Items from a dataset
────

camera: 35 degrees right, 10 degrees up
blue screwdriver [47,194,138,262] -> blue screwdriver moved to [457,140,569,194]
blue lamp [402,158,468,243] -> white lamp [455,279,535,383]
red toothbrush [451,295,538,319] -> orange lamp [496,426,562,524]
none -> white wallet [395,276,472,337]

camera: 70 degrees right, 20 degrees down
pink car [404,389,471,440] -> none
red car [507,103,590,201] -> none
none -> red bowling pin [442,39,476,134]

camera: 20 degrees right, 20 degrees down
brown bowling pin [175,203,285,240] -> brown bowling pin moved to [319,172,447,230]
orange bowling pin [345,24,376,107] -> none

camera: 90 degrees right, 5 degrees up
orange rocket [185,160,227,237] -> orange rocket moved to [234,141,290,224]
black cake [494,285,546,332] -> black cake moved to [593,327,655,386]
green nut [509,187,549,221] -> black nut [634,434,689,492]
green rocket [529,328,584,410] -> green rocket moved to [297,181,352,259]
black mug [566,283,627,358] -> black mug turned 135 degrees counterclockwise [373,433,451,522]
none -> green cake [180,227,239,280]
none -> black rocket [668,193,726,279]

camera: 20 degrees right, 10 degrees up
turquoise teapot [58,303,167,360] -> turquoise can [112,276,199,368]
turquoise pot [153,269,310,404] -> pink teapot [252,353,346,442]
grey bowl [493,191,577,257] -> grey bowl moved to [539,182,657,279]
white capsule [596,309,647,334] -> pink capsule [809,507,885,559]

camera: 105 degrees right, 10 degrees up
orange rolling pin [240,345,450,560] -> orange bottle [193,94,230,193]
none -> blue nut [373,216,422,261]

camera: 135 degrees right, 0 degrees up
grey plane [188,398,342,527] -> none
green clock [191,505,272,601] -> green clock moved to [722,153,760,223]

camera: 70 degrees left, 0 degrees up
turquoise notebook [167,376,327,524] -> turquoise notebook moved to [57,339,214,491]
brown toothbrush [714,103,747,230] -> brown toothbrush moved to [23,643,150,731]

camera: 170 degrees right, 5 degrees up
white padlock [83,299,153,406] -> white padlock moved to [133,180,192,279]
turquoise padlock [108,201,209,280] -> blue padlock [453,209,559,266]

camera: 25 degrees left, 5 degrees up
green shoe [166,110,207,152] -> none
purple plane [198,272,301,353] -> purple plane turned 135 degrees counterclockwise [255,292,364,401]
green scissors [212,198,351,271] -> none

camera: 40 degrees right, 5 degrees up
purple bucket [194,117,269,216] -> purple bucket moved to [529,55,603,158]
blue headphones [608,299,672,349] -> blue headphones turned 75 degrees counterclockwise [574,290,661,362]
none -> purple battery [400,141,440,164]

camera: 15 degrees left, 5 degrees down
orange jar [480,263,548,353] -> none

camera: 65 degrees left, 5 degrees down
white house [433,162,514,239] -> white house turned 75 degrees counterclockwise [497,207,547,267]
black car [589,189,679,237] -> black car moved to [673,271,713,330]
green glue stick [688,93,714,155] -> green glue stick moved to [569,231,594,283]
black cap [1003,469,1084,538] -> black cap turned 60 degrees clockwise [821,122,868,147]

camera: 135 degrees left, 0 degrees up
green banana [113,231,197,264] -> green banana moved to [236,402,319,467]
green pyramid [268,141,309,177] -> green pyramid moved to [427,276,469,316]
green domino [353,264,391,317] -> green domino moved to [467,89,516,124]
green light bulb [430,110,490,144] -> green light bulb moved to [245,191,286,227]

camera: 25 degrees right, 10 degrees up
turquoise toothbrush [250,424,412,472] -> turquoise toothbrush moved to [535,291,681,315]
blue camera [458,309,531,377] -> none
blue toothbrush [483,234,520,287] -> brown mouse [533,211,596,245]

────

* PROBLEM *
Exactly reproduce the lines of the entries above, from the one containing "camera: 25 degrees right, 10 degrees up" to the very last, and no others.

* PROBLEM SOLUTION *
camera: 25 degrees right, 10 degrees up
turquoise toothbrush [250,424,412,472] -> turquoise toothbrush moved to [535,291,681,315]
blue camera [458,309,531,377] -> none
blue toothbrush [483,234,520,287] -> brown mouse [533,211,596,245]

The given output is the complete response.